## What this task involves
Your task is to find every line of the listing that includes "round" and copy it.

## Data excerpts
---------------

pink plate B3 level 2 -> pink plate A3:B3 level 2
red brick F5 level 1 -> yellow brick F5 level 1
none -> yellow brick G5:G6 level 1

---------------

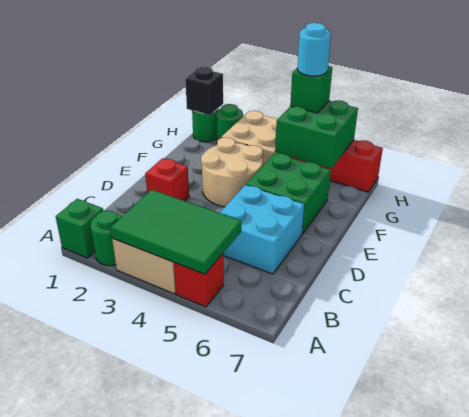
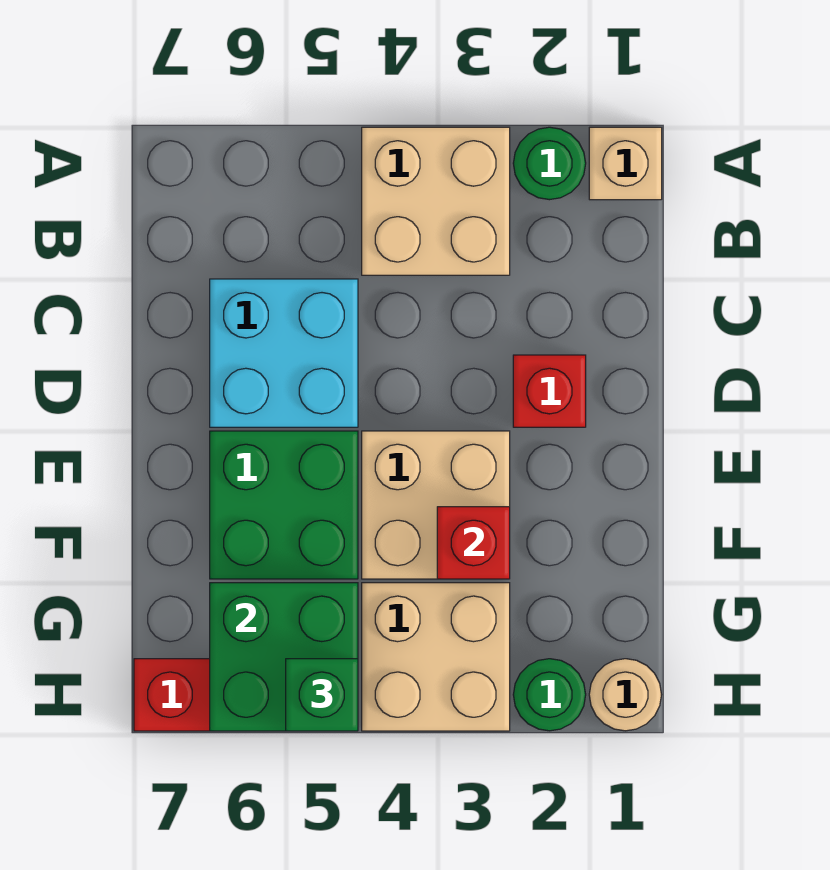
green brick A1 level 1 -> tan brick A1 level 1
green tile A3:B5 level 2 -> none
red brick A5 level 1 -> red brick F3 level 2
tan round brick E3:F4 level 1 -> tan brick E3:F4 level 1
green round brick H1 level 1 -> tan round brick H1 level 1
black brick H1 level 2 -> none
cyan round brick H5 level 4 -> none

---------------

## Output for this task
tan round brick E3:F4 level 1 -> tan brick E3:F4 level 1
green round brick H1 level 1 -> tan round brick H1 level 1
cyan round brick H5 level 4 -> none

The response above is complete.